• [ASSIGNMENT]: Copy word for word the lines from the start of the records through the line that contains "MIC3: MAX9814 -> MAX4466", both included.

Detected change data:
· · · · ·
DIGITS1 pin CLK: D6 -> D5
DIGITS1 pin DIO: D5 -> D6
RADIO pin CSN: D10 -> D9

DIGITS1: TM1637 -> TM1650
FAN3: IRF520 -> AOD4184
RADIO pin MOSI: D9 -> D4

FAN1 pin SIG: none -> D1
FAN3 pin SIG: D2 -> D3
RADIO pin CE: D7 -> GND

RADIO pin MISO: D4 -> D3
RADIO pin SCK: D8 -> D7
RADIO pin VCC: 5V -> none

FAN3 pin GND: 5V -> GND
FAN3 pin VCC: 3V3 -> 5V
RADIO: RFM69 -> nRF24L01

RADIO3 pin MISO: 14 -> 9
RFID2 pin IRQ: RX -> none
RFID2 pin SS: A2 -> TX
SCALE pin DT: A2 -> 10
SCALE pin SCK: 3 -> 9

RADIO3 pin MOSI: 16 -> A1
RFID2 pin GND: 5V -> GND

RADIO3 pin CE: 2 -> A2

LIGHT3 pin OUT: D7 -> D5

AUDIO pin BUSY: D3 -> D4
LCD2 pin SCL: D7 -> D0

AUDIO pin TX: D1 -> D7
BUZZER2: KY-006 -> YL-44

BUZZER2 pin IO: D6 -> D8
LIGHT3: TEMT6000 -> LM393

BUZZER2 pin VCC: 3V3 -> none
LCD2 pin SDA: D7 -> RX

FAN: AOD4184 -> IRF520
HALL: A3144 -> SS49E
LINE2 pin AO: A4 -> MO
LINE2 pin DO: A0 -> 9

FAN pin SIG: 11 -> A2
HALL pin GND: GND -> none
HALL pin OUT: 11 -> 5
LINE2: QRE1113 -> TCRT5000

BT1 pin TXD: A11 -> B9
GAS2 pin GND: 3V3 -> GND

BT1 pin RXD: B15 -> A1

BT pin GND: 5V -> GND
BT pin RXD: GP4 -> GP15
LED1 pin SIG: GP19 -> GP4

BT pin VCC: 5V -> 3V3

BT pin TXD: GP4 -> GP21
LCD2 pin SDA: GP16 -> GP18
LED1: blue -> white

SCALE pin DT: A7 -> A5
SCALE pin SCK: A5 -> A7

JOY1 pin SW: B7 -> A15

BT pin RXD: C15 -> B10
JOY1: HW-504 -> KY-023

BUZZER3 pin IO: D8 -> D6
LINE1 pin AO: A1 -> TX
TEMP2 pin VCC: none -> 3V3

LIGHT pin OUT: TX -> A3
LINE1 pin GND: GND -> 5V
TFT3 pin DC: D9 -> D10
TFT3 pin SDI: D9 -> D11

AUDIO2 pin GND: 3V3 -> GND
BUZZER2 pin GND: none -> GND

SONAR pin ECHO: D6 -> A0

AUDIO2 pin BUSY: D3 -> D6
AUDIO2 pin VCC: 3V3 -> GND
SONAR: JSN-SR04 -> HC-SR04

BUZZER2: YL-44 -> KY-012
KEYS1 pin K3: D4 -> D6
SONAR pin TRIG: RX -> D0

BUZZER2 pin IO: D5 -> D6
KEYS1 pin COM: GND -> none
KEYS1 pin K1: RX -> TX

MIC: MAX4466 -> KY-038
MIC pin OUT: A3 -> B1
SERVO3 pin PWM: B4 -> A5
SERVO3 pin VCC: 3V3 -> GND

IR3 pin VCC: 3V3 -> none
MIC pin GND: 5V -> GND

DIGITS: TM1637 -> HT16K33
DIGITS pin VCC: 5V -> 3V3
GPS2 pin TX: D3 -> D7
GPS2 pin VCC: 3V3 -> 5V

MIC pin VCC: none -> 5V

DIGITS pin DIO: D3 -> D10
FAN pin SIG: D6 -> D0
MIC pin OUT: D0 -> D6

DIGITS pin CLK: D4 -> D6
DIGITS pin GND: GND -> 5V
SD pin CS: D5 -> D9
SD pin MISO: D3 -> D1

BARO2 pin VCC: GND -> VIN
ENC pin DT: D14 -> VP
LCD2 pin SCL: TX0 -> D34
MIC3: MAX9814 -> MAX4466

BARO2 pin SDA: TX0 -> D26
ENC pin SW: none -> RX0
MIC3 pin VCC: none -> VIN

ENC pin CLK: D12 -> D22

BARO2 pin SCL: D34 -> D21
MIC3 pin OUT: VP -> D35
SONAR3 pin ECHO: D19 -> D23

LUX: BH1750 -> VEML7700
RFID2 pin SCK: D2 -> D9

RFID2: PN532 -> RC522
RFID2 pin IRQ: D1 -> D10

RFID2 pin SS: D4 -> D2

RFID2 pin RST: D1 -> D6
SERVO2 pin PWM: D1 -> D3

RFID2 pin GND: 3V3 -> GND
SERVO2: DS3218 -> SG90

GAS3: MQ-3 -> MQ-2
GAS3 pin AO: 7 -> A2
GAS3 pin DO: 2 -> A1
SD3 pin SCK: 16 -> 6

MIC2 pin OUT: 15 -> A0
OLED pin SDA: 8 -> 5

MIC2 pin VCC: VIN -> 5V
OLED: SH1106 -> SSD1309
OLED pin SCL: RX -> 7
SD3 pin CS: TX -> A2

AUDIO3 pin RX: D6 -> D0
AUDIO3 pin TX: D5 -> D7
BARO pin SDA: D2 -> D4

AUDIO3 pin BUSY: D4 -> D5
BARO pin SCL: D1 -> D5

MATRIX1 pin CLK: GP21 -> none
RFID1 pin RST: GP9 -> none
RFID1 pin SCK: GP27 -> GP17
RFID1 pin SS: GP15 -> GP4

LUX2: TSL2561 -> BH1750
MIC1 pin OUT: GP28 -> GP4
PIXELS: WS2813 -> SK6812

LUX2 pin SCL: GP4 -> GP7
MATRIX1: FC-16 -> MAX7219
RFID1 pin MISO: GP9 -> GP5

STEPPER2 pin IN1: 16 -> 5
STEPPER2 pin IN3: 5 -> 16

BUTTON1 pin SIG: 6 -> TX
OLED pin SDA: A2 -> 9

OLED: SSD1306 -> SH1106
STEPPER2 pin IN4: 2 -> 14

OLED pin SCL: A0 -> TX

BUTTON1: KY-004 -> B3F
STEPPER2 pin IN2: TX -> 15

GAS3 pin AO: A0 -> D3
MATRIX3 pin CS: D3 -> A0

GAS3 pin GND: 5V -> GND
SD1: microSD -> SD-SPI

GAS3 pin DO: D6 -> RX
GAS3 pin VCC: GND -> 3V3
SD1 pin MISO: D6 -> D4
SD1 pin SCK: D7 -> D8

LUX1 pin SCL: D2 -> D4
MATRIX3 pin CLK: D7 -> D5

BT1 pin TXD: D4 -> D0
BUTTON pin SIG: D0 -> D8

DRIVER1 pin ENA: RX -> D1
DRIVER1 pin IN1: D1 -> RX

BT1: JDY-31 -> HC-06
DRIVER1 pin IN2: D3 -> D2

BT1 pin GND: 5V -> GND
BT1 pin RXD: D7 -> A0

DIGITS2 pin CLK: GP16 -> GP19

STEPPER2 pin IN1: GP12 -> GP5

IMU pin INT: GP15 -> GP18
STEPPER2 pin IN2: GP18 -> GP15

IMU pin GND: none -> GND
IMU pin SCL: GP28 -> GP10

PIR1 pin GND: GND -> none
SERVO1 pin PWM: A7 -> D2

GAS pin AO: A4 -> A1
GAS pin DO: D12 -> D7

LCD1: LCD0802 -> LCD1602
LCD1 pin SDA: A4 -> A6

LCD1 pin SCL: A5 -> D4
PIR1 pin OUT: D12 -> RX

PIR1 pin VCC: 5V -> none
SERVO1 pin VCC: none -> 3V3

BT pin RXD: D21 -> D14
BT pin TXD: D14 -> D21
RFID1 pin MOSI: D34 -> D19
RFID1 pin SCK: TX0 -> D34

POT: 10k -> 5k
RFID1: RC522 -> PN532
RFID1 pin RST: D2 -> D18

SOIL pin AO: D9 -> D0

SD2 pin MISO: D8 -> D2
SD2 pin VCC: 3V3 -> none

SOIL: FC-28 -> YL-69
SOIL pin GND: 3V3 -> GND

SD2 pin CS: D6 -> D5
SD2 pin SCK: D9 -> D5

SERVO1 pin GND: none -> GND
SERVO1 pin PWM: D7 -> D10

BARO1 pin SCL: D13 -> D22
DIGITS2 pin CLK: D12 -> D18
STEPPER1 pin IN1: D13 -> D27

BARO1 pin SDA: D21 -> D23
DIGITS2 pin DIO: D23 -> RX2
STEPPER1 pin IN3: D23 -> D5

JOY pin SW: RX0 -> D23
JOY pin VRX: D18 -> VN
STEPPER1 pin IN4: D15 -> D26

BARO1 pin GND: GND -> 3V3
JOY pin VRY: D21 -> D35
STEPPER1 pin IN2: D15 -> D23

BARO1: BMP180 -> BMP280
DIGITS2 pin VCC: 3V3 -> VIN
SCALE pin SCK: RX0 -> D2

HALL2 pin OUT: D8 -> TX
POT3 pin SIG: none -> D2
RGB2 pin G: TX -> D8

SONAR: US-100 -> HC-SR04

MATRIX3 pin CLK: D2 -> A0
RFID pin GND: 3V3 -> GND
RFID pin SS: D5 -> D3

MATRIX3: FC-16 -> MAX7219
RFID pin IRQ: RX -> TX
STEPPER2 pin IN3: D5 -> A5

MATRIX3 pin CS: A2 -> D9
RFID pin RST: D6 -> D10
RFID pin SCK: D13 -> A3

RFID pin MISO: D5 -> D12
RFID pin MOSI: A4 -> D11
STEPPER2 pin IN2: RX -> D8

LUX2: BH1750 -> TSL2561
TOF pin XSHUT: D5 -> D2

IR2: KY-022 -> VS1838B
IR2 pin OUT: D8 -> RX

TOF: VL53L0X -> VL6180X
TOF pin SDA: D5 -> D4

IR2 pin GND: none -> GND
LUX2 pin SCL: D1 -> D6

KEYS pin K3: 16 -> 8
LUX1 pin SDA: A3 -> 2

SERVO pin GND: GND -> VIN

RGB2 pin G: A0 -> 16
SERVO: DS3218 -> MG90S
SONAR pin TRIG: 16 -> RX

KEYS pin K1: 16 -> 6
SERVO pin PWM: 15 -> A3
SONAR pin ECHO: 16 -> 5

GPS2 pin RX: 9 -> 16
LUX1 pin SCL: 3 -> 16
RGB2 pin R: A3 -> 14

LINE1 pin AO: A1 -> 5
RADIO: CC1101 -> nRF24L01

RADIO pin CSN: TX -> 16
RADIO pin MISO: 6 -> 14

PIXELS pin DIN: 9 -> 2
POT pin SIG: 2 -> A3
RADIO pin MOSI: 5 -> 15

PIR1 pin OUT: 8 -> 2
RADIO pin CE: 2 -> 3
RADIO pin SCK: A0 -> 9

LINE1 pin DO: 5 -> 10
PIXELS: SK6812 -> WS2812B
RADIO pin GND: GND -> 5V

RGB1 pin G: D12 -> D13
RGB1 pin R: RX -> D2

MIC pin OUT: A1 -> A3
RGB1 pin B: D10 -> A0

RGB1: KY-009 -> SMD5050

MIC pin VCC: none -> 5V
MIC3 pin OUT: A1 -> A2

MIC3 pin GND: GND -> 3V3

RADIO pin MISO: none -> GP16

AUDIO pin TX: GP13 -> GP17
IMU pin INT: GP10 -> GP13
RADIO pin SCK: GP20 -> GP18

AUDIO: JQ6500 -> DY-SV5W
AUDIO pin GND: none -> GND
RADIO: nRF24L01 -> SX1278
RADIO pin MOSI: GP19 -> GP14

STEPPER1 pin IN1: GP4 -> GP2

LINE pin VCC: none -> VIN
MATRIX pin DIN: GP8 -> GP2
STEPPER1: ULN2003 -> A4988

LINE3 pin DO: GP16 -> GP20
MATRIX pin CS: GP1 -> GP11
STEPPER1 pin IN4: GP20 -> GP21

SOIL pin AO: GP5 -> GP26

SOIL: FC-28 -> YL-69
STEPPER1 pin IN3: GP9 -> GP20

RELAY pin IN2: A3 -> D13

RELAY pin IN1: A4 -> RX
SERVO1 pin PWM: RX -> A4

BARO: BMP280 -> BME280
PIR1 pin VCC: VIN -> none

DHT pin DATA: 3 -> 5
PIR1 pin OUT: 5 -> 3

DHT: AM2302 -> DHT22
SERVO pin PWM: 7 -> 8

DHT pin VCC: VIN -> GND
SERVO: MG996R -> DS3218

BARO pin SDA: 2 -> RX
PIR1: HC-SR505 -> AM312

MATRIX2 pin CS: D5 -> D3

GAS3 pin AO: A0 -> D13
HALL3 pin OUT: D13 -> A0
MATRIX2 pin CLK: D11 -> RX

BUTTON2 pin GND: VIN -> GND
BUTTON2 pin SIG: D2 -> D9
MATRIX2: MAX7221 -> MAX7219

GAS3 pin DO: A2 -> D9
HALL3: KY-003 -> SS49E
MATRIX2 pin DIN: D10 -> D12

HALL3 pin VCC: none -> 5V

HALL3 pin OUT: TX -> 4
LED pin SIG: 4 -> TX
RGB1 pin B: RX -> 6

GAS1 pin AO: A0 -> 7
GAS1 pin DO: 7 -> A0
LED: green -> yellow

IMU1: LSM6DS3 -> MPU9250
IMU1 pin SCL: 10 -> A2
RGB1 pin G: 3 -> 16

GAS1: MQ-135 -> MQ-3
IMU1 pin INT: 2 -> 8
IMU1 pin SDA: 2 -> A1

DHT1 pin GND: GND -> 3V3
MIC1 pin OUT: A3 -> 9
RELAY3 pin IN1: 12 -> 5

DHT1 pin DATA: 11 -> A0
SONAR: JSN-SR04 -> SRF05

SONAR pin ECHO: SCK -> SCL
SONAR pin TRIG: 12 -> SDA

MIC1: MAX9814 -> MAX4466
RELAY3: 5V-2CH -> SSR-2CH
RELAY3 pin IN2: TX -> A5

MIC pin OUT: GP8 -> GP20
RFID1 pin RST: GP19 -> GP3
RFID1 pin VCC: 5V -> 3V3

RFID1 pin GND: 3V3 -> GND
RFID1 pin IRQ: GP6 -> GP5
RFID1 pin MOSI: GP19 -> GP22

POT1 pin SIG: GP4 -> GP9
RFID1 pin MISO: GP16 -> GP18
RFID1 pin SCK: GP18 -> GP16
· · · · ·
• [PROBLEM SOLUTION]:
DIGITS1 pin CLK: D6 -> D5
DIGITS1 pin DIO: D5 -> D6
RADIO pin CSN: D10 -> D9

DIGITS1: TM1637 -> TM1650
FAN3: IRF520 -> AOD4184
RADIO pin MOSI: D9 -> D4

FAN1 pin SIG: none -> D1
FAN3 pin SIG: D2 -> D3
RADIO pin CE: D7 -> GND

RADIO pin MISO: D4 -> D3
RADIO pin SCK: D8 -> D7
RADIO pin VCC: 5V -> none

FAN3 pin GND: 5V -> GND
FAN3 pin VCC: 3V3 -> 5V
RADIO: RFM69 -> nRF24L01

RADIO3 pin MISO: 14 -> 9
RFID2 pin IRQ: RX -> none
RFID2 pin SS: A2 -> TX
SCALE pin DT: A2 -> 10
SCALE pin SCK: 3 -> 9

RADIO3 pin MOSI: 16 -> A1
RFID2 pin GND: 5V -> GND

RADIO3 pin CE: 2 -> A2

LIGHT3 pin OUT: D7 -> D5

AUDIO pin BUSY: D3 -> D4
LCD2 pin SCL: D7 -> D0

AUDIO pin TX: D1 -> D7
BUZZER2: KY-006 -> YL-44

BUZZER2 pin IO: D6 -> D8
LIGHT3: TEMT6000 -> LM393

BUZZER2 pin VCC: 3V3 -> none
LCD2 pin SDA: D7 -> RX

FAN: AOD4184 -> IRF520
HALL: A3144 -> SS49E
LINE2 pin AO: A4 -> MO
LINE2 pin DO: A0 -> 9

FAN pin SIG: 11 -> A2
HALL pin GND: GND -> none
HALL pin OUT: 11 -> 5
LINE2: QRE1113 -> TCRT5000

BT1 pin TXD: A11 -> B9
GAS2 pin GND: 3V3 -> GND

BT1 pin RXD: B15 -> A1

BT pin GND: 5V -> GND
BT pin RXD: GP4 -> GP15
LED1 pin SIG: GP19 -> GP4

BT pin VCC: 5V -> 3V3

BT pin TXD: GP4 -> GP21
LCD2 pin SDA: GP16 -> GP18
LED1: blue -> white

SCALE pin DT: A7 -> A5
SCALE pin SCK: A5 -> A7

JOY1 pin SW: B7 -> A15

BT pin RXD: C15 -> B10
JOY1: HW-504 -> KY-023

BUZZER3 pin IO: D8 -> D6
LINE1 pin AO: A1 -> TX
TEMP2 pin VCC: none -> 3V3

LIGHT pin OUT: TX -> A3
LINE1 pin GND: GND -> 5V
TFT3 pin DC: D9 -> D10
TFT3 pin SDI: D9 -> D11

AUDIO2 pin GND: 3V3 -> GND
BUZZER2 pin GND: none -> GND

SONAR pin ECHO: D6 -> A0

AUDIO2 pin BUSY: D3 -> D6
AUDIO2 pin VCC: 3V3 -> GND
SONAR: JSN-SR04 -> HC-SR04

BUZZER2: YL-44 -> KY-012
KEYS1 pin K3: D4 -> D6
SONAR pin TRIG: RX -> D0

BUZZER2 pin IO: D5 -> D6
KEYS1 pin COM: GND -> none
KEYS1 pin K1: RX -> TX

MIC: MAX4466 -> KY-038
MIC pin OUT: A3 -> B1
SERVO3 pin PWM: B4 -> A5
SERVO3 pin VCC: 3V3 -> GND

IR3 pin VCC: 3V3 -> none
MIC pin GND: 5V -> GND

DIGITS: TM1637 -> HT16K33
DIGITS pin VCC: 5V -> 3V3
GPS2 pin TX: D3 -> D7
GPS2 pin VCC: 3V3 -> 5V

MIC pin VCC: none -> 5V

DIGITS pin DIO: D3 -> D10
FAN pin SIG: D6 -> D0
MIC pin OUT: D0 -> D6

DIGITS pin CLK: D4 -> D6
DIGITS pin GND: GND -> 5V
SD pin CS: D5 -> D9
SD pin MISO: D3 -> D1

BARO2 pin VCC: GND -> VIN
ENC pin DT: D14 -> VP
LCD2 pin SCL: TX0 -> D34
MIC3: MAX9814 -> MAX4466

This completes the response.